[What you have to do]: Please return the lines below verbatim, beginning at the one that has "grey flower pot [135,166,191,234]" and stopping after the one that has "grey cactus [367,222,424,291]", and add no other lines.

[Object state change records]

▽

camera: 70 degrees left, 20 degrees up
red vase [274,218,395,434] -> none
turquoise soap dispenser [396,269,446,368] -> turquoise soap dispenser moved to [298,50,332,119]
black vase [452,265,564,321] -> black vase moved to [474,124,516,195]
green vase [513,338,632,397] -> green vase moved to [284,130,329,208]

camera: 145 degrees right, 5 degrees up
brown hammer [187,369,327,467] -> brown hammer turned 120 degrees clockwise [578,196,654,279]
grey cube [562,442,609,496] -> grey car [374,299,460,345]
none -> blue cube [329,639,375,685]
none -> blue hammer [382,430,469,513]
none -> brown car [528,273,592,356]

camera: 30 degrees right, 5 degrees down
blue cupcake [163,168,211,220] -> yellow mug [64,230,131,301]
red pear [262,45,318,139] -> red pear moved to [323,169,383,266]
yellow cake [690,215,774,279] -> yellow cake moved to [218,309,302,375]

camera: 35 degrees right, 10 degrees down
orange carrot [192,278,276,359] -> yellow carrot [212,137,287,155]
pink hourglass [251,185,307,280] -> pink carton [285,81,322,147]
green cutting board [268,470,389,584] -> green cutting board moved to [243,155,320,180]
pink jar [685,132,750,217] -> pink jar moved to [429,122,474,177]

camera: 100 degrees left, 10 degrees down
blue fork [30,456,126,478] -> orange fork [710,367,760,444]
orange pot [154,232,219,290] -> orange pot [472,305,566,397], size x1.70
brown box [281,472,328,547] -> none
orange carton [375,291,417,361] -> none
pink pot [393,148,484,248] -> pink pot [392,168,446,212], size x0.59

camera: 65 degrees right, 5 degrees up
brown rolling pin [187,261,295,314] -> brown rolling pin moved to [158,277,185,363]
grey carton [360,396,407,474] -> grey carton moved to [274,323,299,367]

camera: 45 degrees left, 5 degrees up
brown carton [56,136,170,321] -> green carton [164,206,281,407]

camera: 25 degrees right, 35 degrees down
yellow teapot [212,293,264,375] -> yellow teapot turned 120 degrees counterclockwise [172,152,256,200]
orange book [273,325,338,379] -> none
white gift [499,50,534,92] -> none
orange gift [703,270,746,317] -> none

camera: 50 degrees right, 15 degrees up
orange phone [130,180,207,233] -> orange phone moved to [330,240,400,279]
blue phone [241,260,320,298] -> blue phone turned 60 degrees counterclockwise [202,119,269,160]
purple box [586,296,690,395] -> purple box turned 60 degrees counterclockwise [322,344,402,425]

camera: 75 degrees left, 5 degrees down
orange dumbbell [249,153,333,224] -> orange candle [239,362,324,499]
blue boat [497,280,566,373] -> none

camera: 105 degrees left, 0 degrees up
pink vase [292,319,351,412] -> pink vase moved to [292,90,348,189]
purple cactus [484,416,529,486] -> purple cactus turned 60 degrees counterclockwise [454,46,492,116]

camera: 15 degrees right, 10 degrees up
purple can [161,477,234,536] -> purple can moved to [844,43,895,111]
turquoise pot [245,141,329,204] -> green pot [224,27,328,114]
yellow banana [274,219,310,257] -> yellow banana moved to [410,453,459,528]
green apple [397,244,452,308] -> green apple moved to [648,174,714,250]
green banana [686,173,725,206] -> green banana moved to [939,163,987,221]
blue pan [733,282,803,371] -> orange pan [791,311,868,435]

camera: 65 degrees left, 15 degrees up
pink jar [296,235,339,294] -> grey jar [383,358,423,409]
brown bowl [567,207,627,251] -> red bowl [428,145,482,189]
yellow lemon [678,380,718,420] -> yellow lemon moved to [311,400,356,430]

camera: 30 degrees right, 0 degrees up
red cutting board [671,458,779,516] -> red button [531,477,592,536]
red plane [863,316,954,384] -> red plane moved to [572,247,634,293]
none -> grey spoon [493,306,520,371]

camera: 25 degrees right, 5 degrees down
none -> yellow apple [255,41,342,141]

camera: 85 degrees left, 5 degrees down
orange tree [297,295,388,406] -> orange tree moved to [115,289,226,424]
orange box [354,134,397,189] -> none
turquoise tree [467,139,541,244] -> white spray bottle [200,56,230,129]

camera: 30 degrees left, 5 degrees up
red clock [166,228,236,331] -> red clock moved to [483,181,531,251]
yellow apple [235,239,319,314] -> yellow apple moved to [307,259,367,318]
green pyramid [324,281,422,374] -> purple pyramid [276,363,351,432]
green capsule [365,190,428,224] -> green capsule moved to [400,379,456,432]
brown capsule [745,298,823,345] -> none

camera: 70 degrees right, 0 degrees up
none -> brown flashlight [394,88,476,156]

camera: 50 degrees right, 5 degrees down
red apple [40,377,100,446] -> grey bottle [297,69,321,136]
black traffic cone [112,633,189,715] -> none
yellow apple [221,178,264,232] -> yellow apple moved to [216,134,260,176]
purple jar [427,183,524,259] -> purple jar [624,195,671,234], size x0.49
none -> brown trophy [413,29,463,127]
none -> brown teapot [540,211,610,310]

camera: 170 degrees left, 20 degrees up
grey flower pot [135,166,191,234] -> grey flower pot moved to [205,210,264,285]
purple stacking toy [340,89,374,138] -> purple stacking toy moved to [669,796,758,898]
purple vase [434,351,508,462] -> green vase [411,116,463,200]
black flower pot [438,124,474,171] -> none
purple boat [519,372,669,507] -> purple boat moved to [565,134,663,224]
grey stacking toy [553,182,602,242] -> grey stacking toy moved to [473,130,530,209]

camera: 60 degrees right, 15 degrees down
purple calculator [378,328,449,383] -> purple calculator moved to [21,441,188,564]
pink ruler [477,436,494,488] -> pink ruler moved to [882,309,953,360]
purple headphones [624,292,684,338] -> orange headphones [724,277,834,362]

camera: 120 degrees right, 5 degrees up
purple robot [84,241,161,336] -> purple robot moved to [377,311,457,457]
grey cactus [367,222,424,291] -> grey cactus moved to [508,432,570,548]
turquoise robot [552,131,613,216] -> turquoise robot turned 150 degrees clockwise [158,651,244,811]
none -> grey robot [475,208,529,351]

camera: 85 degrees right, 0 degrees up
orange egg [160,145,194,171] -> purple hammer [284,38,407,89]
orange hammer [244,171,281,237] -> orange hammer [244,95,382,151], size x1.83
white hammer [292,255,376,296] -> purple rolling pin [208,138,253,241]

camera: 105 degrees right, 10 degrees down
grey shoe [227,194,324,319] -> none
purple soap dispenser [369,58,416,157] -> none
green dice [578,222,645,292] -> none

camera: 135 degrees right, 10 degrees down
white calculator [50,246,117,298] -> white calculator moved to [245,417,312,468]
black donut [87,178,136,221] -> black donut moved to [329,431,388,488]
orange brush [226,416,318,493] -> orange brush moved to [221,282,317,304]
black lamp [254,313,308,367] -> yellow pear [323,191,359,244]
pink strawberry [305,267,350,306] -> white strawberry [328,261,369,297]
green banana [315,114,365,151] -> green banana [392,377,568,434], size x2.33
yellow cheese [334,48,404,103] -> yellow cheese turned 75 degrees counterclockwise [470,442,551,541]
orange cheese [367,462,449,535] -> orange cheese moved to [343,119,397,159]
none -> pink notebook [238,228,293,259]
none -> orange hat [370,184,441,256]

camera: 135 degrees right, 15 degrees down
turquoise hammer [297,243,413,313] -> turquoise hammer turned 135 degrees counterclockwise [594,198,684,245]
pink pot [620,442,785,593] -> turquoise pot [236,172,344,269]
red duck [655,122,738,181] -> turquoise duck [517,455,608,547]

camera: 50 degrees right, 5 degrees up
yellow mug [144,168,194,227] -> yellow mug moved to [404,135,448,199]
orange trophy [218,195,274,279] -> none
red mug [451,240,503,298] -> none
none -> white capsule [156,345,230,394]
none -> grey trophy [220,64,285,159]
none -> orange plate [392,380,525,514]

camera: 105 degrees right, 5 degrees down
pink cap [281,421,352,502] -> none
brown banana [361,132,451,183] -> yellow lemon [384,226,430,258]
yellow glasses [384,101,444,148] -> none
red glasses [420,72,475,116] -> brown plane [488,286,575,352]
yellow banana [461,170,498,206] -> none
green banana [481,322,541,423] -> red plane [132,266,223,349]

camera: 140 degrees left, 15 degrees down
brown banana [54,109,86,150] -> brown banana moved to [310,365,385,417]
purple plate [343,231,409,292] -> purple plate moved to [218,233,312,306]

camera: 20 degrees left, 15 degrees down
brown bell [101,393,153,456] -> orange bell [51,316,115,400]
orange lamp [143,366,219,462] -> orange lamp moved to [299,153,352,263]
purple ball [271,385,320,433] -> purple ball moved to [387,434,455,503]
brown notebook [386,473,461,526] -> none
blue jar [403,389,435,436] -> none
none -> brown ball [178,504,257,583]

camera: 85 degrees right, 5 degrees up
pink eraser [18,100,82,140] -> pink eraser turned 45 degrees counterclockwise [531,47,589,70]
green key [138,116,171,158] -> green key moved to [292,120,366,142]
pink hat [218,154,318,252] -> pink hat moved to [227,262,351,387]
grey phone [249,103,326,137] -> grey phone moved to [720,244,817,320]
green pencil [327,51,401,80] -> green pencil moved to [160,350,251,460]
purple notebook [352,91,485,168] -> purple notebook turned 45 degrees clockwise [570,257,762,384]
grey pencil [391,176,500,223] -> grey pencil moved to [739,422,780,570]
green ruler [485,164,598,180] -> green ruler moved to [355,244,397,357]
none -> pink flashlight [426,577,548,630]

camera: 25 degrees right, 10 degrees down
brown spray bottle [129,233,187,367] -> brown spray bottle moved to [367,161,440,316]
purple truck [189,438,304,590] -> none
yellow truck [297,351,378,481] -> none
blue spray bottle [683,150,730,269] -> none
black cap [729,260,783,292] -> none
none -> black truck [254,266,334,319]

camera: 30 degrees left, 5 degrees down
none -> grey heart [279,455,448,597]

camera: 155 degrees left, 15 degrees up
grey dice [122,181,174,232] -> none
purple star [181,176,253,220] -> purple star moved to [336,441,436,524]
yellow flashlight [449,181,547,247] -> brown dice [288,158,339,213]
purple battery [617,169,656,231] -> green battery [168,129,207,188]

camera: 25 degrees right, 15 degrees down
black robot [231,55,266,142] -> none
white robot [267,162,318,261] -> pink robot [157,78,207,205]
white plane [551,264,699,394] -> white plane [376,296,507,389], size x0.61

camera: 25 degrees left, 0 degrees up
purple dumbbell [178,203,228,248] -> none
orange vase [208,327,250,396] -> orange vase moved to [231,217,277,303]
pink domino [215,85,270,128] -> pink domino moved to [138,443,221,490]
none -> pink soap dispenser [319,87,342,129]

△

[Answer to the problem]:
grey flower pot [135,166,191,234] -> grey flower pot moved to [205,210,264,285]
purple stacking toy [340,89,374,138] -> purple stacking toy moved to [669,796,758,898]
purple vase [434,351,508,462] -> green vase [411,116,463,200]
black flower pot [438,124,474,171] -> none
purple boat [519,372,669,507] -> purple boat moved to [565,134,663,224]
grey stacking toy [553,182,602,242] -> grey stacking toy moved to [473,130,530,209]

camera: 60 degrees right, 15 degrees down
purple calculator [378,328,449,383] -> purple calculator moved to [21,441,188,564]
pink ruler [477,436,494,488] -> pink ruler moved to [882,309,953,360]
purple headphones [624,292,684,338] -> orange headphones [724,277,834,362]

camera: 120 degrees right, 5 degrees up
purple robot [84,241,161,336] -> purple robot moved to [377,311,457,457]
grey cactus [367,222,424,291] -> grey cactus moved to [508,432,570,548]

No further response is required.